-------- Data for review --------

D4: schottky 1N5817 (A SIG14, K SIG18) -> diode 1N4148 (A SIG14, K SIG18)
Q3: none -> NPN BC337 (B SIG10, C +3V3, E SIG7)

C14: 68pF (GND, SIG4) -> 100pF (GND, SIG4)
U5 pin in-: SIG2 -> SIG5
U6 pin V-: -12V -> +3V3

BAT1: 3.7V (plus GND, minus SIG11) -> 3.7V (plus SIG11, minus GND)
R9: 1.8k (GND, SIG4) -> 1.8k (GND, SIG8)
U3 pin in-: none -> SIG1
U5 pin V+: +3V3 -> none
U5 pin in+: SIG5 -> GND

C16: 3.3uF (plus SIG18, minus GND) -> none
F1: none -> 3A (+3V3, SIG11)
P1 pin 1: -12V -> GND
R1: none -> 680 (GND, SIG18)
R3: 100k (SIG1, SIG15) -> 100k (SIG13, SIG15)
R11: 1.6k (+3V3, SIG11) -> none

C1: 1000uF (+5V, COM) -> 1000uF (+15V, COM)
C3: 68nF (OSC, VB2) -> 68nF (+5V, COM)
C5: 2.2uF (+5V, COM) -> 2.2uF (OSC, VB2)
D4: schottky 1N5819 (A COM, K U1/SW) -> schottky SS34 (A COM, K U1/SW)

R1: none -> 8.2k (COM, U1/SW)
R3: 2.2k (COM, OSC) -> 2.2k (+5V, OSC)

--------

● **Assigned task**
Nothing but the lines from the one with "U3 pin in-: none -> SIG1" through the end of the data above should be repeated, each exactly as it stands.

● **Task result**
U3 pin in-: none -> SIG1
U5 pin V+: +3V3 -> none
U5 pin in+: SIG5 -> GND

C16: 3.3uF (plus SIG18, minus GND) -> none
F1: none -> 3A (+3V3, SIG11)
P1 pin 1: -12V -> GND
R1: none -> 680 (GND, SIG18)
R3: 100k (SIG1, SIG15) -> 100k (SIG13, SIG15)
R11: 1.6k (+3V3, SIG11) -> none

C1: 1000uF (+5V, COM) -> 1000uF (+15V, COM)
C3: 68nF (OSC, VB2) -> 68nF (+5V, COM)
C5: 2.2uF (+5V, COM) -> 2.2uF (OSC, VB2)
D4: schottky 1N5819 (A COM, K U1/SW) -> schottky SS34 (A COM, K U1/SW)

R1: none -> 8.2k (COM, U1/SW)
R3: 2.2k (COM, OSC) -> 2.2k (+5V, OSC)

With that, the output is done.